» What to work on: From the data below, copy out every line in which the word "none" occurs.

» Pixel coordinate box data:

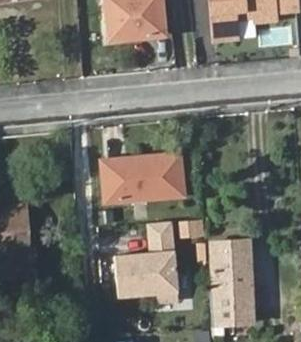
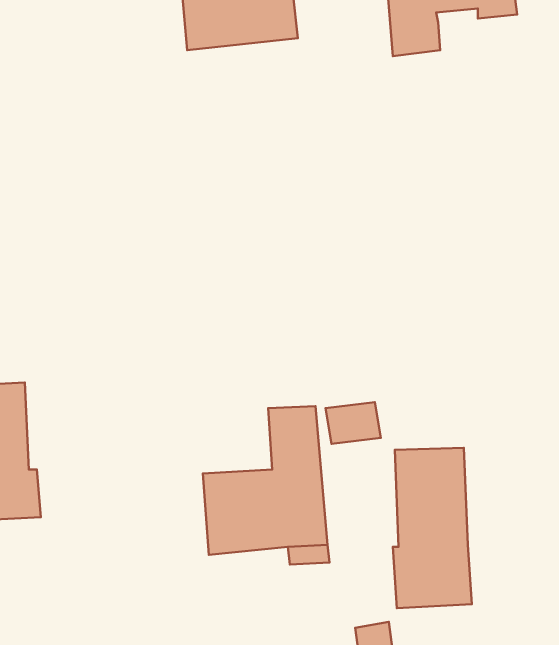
building: [104,154,183,201] -> none

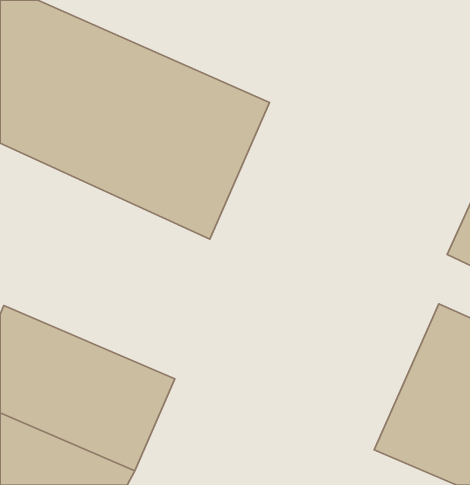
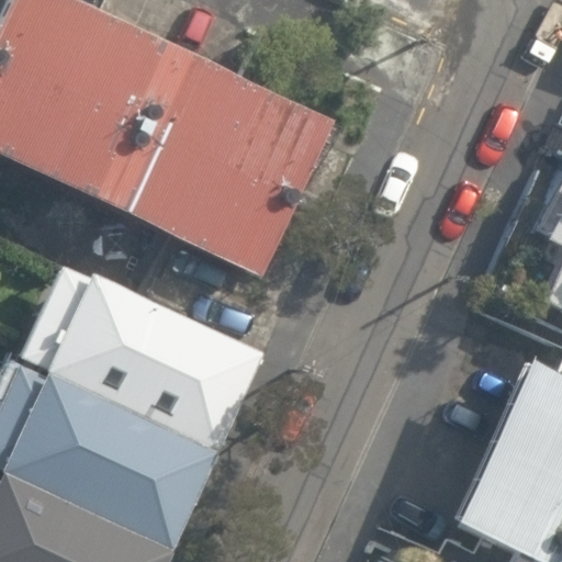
building: none -> [22,262,259,438]

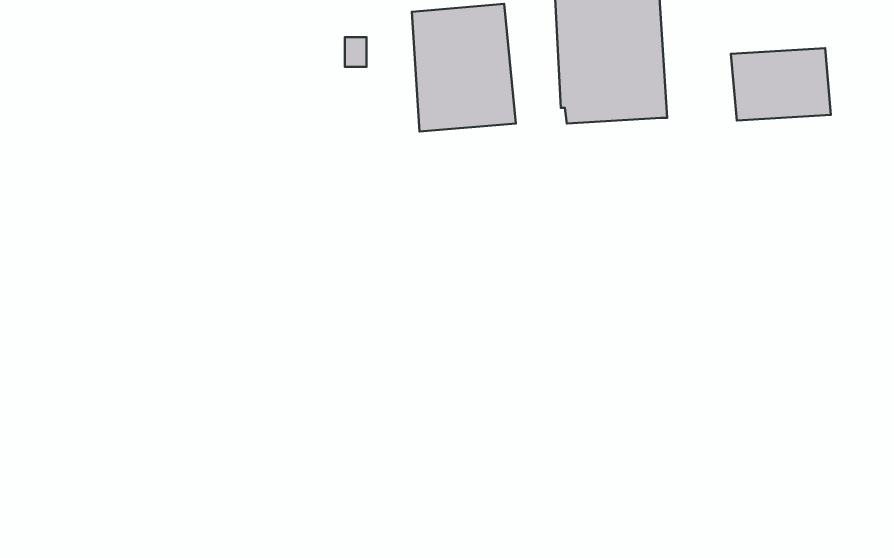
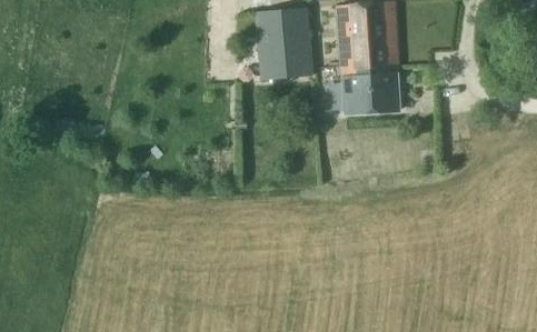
building: [731,48,831,121] -> [342,72,399,113]

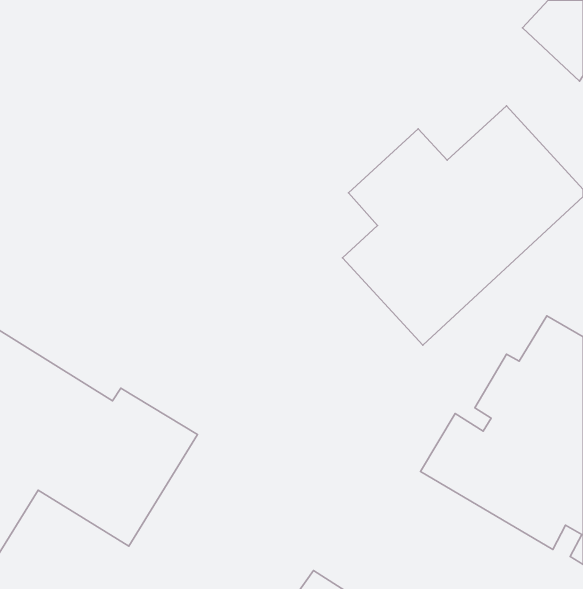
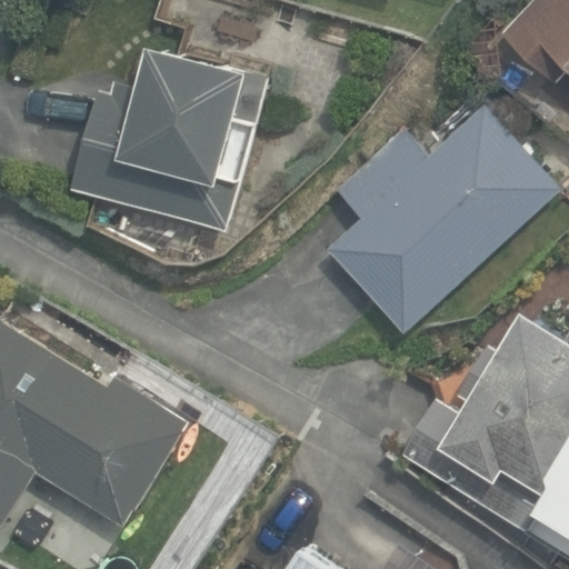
building: none -> [72,47,269,231]

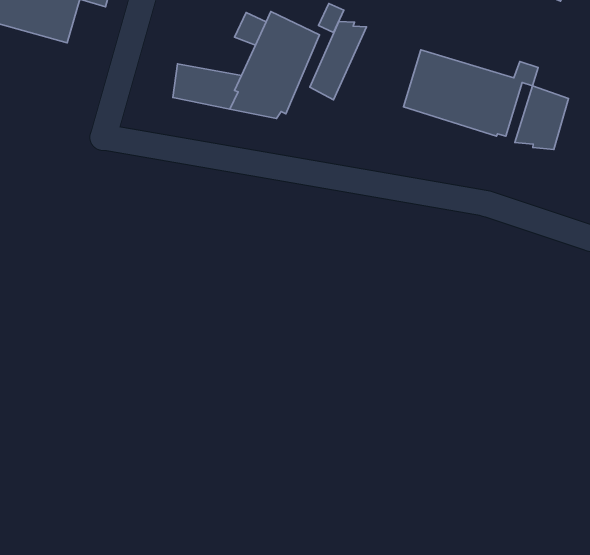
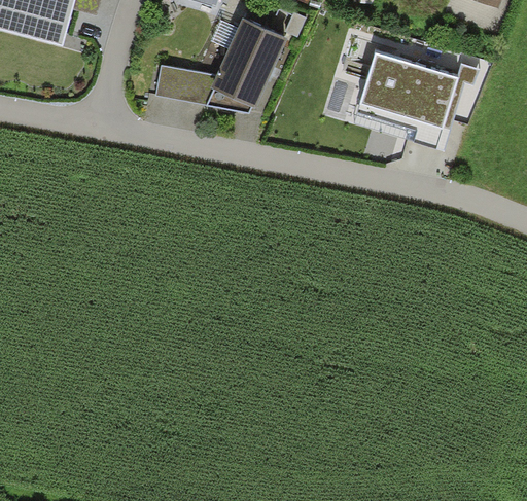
building: [310,21,367,100] -> none
building: [515,86,568,150] -> none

» Task output:
building: [104,154,183,201] -> none
building: none -> [22,262,259,438]
building: none -> [72,47,269,231]
building: [310,21,367,100] -> none
building: [515,86,568,150] -> none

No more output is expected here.